Task brief
The line containing "yellow semicircle: (48, 47)" marks the start, and the last line of the records below marks the end. Print that run exactly and nothing else.

--- Data for the task ---

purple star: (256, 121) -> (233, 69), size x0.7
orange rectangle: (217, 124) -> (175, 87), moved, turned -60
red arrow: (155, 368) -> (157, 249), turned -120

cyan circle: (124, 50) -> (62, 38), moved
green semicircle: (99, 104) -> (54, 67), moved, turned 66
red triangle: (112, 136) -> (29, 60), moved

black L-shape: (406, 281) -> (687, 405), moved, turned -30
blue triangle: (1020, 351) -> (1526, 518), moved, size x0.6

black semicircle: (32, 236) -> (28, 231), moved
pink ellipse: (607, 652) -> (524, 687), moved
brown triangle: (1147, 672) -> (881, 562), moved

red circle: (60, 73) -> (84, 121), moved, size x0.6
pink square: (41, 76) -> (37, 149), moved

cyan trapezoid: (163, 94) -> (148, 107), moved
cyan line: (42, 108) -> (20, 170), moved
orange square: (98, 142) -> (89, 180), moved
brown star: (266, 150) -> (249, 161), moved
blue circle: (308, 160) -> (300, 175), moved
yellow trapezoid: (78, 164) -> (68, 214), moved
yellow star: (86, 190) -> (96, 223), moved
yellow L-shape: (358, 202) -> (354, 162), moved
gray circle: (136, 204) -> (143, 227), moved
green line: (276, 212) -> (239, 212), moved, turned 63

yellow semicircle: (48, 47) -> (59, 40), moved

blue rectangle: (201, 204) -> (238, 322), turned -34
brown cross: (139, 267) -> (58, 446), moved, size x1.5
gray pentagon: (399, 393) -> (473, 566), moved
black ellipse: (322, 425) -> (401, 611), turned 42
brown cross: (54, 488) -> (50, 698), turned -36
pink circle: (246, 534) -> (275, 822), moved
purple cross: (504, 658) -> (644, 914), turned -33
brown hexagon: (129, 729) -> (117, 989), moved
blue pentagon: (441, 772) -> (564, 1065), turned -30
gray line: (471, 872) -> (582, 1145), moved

---

Solution to this task
yellow semicircle: (48, 47) -> (59, 40), moved

blue rectangle: (201, 204) -> (238, 322), turned -34
brown cross: (139, 267) -> (58, 446), moved, size x1.5
gray pentagon: (399, 393) -> (473, 566), moved
black ellipse: (322, 425) -> (401, 611), turned 42
brown cross: (54, 488) -> (50, 698), turned -36
pink circle: (246, 534) -> (275, 822), moved
purple cross: (504, 658) -> (644, 914), turned -33
brown hexagon: (129, 729) -> (117, 989), moved
blue pentagon: (441, 772) -> (564, 1065), turned -30
gray line: (471, 872) -> (582, 1145), moved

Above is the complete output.